[RECORDS FOR PROCESSING]

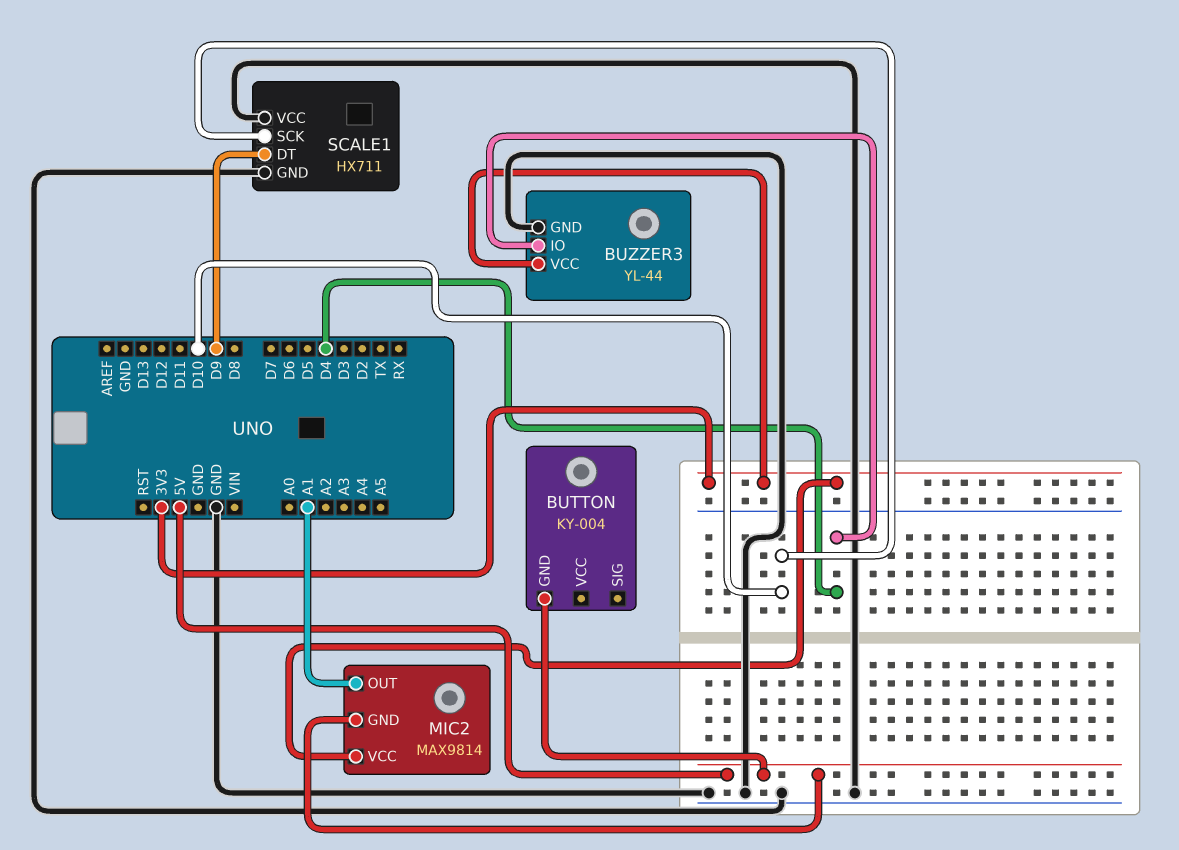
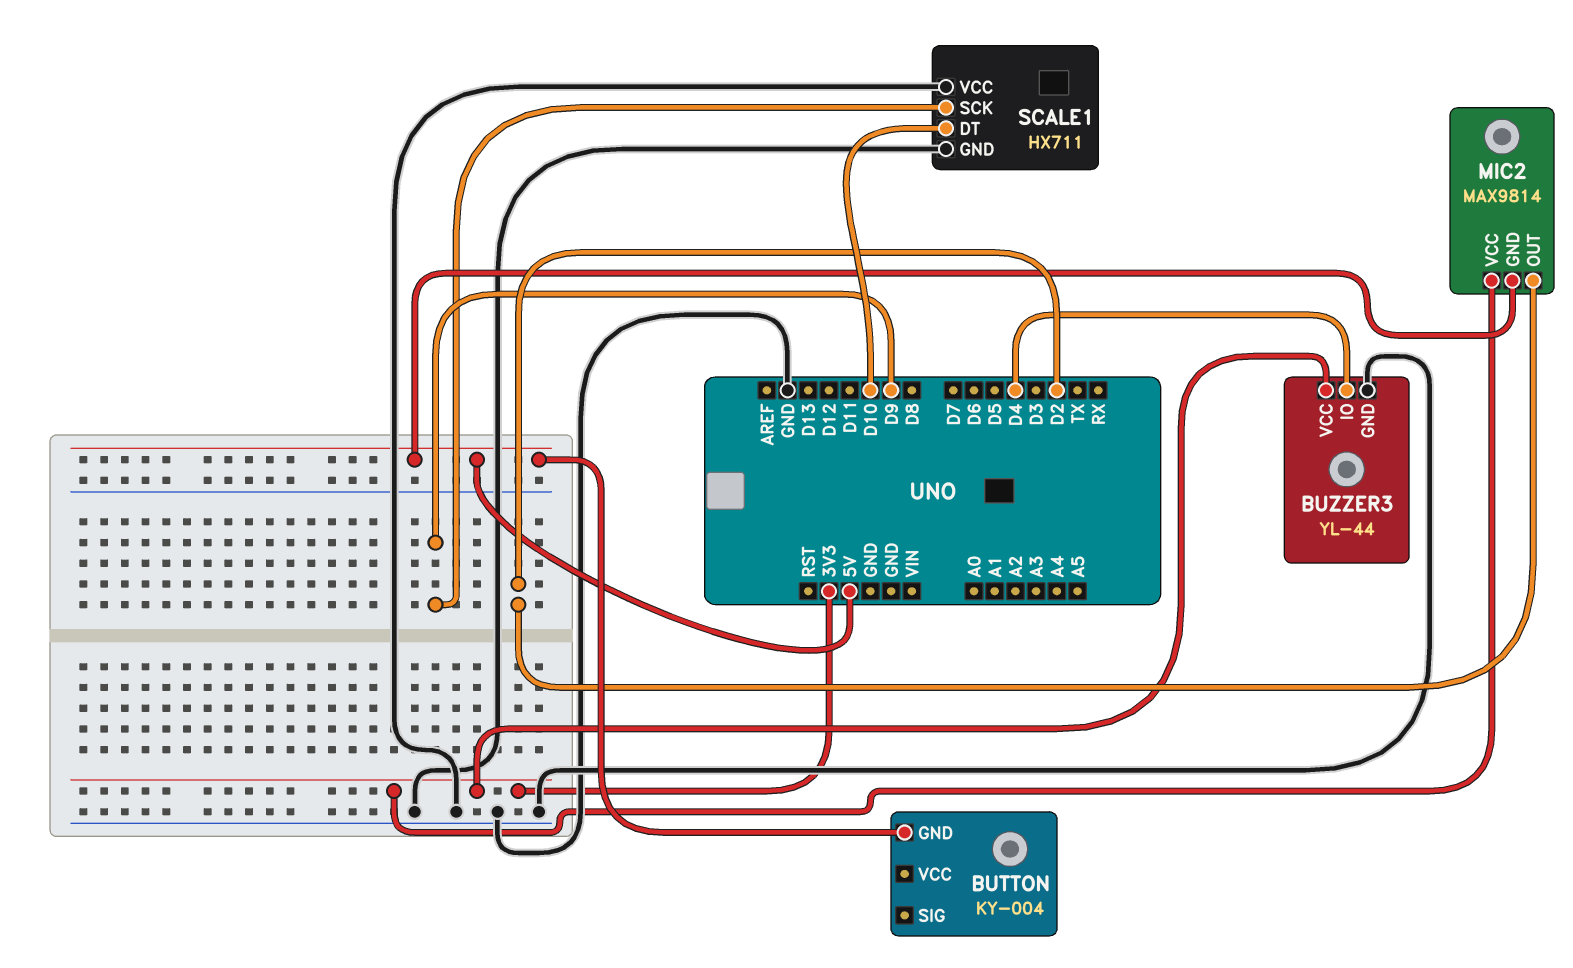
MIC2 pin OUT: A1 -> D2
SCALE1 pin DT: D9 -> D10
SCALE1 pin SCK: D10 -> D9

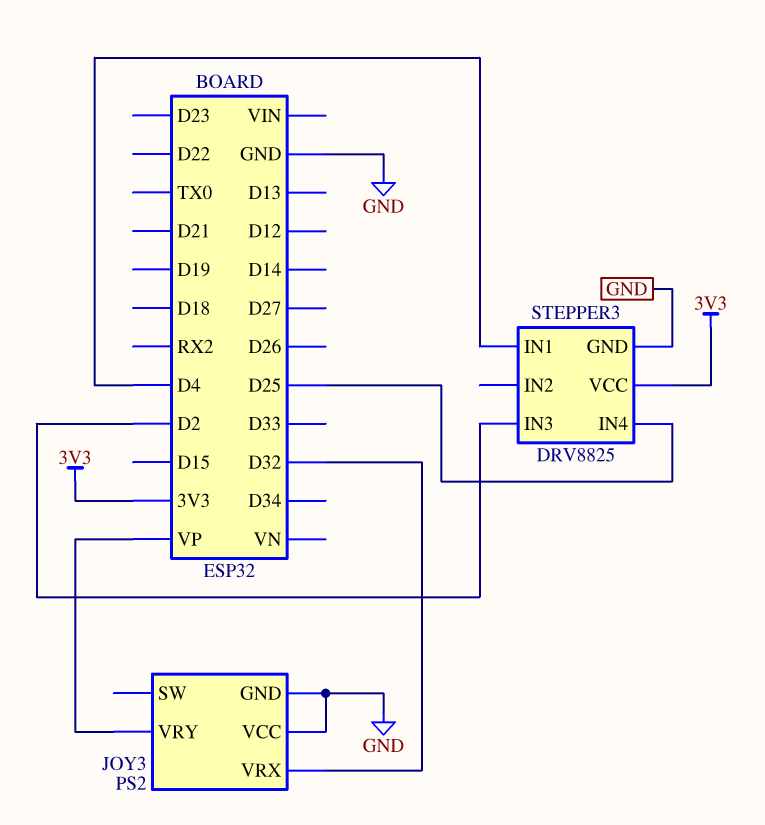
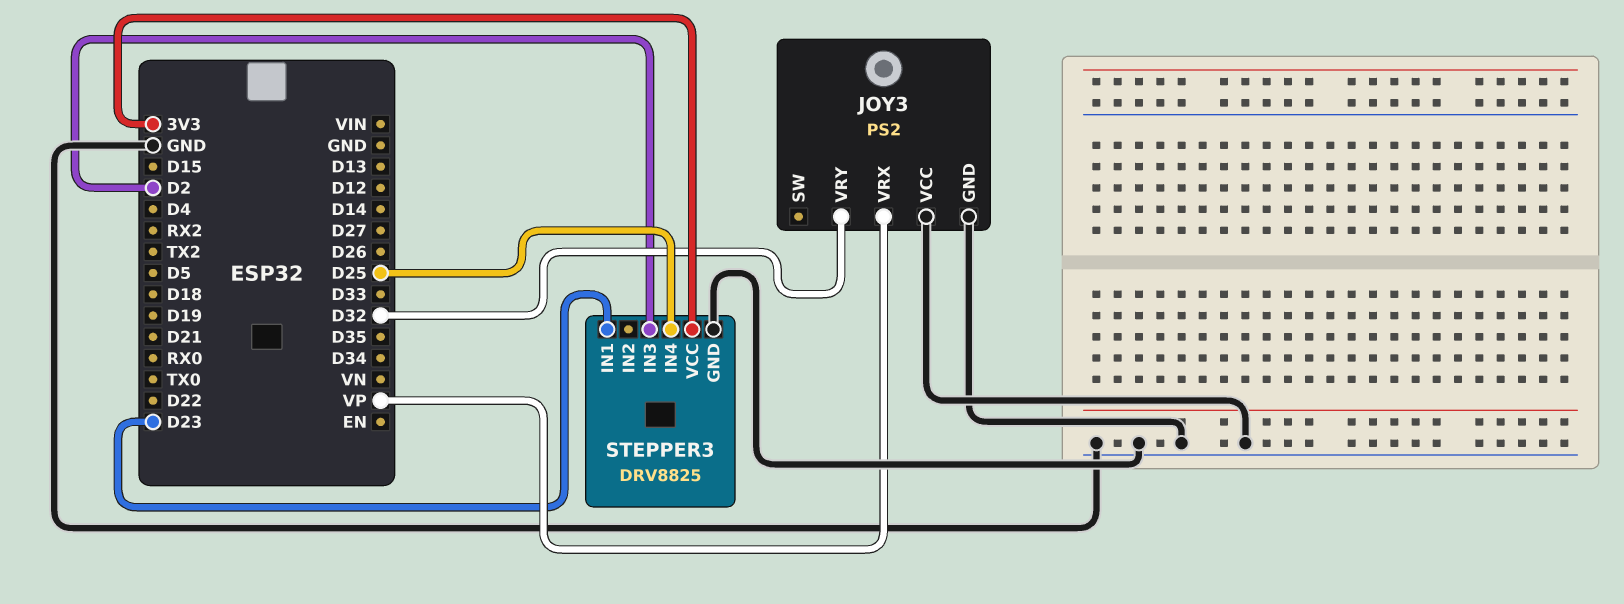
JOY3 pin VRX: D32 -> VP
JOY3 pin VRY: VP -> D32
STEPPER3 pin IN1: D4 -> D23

[/RECORDS FOR PROCESSING]
[RECORDS FOR PROCESSING]

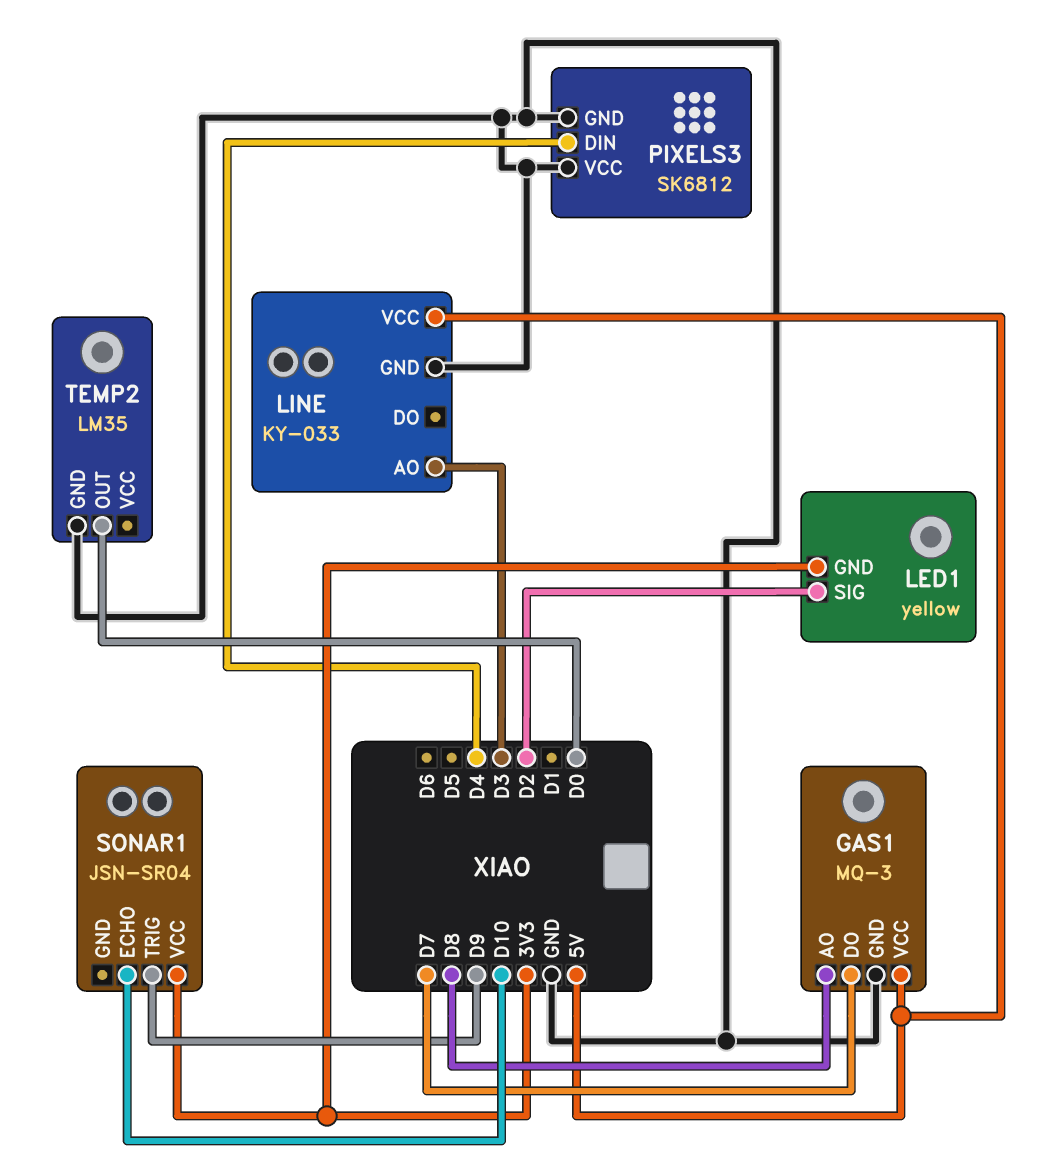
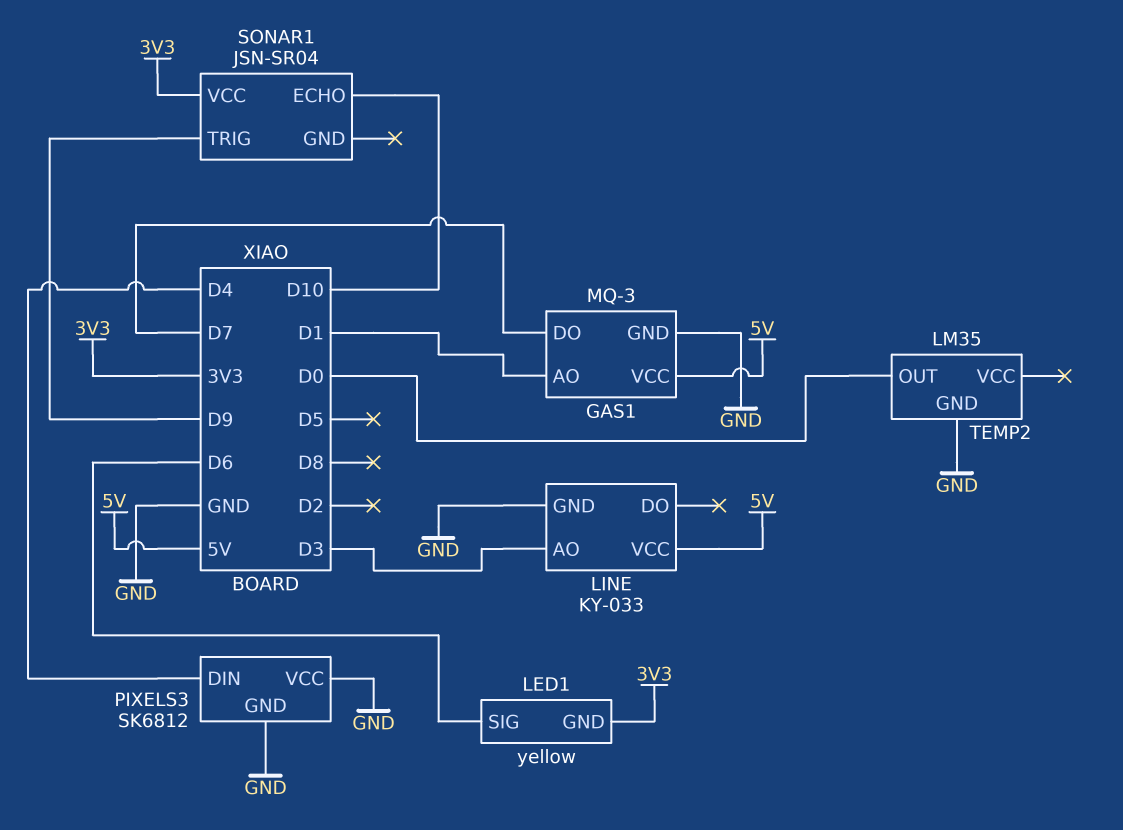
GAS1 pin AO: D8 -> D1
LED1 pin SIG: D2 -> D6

[/RECORDS FOR PROCESSING]

DIRECTIONS
Everything from the line with "MIC2 pin OUT: A1 -> D2" down to the line with "STEPPER3 pin IN1: D4 -> D23" in the data above should be copied exactly, with both end lines kept and the pictures left out.

RESPONSE TO THIS TASK
MIC2 pin OUT: A1 -> D2
SCALE1 pin DT: D9 -> D10
SCALE1 pin SCK: D10 -> D9

JOY3 pin VRX: D32 -> VP
JOY3 pin VRY: VP -> D32
STEPPER3 pin IN1: D4 -> D23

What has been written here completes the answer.